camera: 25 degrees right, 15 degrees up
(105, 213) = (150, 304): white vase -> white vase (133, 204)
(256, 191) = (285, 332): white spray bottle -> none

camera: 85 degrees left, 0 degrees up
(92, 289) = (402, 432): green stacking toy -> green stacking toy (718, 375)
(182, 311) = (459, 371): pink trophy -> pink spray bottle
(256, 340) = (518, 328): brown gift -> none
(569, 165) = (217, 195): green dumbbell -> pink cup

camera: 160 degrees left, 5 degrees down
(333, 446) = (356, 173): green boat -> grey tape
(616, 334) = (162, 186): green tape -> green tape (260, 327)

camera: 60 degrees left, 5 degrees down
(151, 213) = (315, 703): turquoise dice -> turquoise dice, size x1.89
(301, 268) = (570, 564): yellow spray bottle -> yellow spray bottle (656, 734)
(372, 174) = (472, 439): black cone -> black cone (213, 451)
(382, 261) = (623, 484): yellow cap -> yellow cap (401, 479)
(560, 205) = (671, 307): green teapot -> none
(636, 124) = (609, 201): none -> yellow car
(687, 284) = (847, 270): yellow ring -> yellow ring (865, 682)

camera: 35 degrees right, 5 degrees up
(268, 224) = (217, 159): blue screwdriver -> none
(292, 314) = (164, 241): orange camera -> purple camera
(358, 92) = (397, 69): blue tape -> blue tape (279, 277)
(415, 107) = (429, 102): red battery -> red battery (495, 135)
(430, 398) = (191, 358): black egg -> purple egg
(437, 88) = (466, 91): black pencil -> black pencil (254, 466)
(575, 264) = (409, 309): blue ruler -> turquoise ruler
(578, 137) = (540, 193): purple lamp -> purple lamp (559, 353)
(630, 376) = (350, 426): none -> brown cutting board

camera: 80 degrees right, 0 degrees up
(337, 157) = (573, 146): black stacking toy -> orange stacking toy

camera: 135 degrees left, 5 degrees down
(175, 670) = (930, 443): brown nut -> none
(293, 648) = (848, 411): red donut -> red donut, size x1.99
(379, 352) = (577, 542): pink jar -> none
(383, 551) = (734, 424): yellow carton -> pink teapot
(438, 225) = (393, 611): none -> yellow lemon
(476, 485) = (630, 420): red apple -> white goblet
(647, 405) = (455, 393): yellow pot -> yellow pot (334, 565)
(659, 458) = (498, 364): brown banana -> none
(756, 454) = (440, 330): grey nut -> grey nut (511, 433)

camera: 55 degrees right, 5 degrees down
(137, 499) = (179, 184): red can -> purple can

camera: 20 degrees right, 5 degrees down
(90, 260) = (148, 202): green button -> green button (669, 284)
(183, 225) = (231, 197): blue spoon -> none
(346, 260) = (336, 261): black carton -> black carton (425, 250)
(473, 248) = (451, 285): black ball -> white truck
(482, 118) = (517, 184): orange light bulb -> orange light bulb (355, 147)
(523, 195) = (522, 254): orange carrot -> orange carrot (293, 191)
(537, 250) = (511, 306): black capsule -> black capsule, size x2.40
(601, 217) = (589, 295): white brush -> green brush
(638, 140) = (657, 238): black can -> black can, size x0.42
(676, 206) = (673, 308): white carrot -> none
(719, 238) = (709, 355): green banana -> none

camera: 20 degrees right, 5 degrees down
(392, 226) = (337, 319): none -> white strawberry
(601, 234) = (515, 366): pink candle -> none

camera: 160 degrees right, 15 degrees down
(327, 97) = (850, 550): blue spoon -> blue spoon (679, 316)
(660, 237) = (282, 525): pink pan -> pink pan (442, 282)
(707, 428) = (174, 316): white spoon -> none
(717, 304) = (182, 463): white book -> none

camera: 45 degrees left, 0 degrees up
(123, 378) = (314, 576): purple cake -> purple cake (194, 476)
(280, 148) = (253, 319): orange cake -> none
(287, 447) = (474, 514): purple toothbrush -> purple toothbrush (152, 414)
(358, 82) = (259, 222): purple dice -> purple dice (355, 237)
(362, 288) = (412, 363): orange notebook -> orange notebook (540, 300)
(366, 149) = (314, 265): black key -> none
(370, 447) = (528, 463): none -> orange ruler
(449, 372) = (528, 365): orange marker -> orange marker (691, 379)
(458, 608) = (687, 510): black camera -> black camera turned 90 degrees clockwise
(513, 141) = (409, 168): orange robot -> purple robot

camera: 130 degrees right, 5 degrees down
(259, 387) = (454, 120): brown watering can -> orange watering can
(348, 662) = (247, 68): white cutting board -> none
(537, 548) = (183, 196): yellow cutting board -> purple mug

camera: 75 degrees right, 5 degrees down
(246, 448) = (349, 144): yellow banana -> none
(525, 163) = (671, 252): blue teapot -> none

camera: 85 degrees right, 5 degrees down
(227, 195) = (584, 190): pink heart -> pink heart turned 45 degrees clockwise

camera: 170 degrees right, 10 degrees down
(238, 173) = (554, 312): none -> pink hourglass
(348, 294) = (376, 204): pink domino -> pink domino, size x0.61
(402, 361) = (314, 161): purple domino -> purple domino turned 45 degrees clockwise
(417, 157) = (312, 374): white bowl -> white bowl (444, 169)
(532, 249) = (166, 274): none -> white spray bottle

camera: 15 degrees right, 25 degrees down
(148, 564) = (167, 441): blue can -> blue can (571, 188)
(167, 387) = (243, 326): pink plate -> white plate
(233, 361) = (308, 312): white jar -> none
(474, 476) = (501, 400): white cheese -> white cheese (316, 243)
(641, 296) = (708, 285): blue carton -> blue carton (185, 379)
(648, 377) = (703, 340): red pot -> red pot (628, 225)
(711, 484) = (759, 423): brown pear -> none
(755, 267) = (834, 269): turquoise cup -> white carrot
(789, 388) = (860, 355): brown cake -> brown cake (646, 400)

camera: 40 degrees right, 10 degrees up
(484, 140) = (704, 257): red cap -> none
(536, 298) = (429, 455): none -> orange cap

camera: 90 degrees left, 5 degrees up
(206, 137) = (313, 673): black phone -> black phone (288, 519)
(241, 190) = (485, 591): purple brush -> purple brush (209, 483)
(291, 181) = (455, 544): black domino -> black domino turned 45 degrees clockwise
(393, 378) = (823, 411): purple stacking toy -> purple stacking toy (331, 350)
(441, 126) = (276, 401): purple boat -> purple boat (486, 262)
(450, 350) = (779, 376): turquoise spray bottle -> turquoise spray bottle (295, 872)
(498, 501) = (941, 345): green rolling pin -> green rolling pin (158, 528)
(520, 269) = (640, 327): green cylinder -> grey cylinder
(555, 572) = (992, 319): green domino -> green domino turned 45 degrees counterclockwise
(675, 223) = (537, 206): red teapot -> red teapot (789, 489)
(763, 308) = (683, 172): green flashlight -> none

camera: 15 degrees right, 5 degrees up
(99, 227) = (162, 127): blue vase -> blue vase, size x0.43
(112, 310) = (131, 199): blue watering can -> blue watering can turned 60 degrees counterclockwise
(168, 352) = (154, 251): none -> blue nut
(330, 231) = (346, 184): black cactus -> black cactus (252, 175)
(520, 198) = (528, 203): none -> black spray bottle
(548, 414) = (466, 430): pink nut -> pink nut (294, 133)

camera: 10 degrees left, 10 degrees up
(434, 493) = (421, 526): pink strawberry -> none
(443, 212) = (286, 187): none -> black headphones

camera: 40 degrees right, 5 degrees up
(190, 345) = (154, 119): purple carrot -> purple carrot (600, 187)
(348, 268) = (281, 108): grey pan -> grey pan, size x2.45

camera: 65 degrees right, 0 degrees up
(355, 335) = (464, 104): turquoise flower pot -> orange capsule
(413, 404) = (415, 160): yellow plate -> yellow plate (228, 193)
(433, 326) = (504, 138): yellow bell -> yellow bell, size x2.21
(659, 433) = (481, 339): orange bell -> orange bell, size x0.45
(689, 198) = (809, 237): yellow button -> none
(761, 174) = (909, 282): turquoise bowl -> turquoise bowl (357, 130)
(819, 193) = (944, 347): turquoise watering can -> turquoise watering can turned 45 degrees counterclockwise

####

- _Action item_: Keep both end lines and retype everything in the records above from the line containing "(330, 231) = (346, 184): black" through the line containing "(348, 268) = (281, 108): grey", exactly, with nothing else.

- _Response to the exercise_:
(330, 231) = (346, 184): black cactus -> black cactus (252, 175)
(520, 198) = (528, 203): none -> black spray bottle
(548, 414) = (466, 430): pink nut -> pink nut (294, 133)

camera: 10 degrees left, 10 degrees up
(434, 493) = (421, 526): pink strawberry -> none
(443, 212) = (286, 187): none -> black headphones

camera: 40 degrees right, 5 degrees up
(190, 345) = (154, 119): purple carrot -> purple carrot (600, 187)
(348, 268) = (281, 108): grey pan -> grey pan, size x2.45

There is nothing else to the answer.